-- START --

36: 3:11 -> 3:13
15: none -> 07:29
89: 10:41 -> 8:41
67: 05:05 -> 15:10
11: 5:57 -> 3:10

-- END --

INSTRUCTIONS FOR THE TASK: Please lay out every line in the entries above as a numbered list, leaving out any blank lines.

RESPONSE FOR THIS EXERCISE:
1. 36: 3:11 -> 3:13
2. 15: none -> 07:29
3. 89: 10:41 -> 8:41
4. 67: 05:05 -> 15:10
5. 11: 5:57 -> 3:10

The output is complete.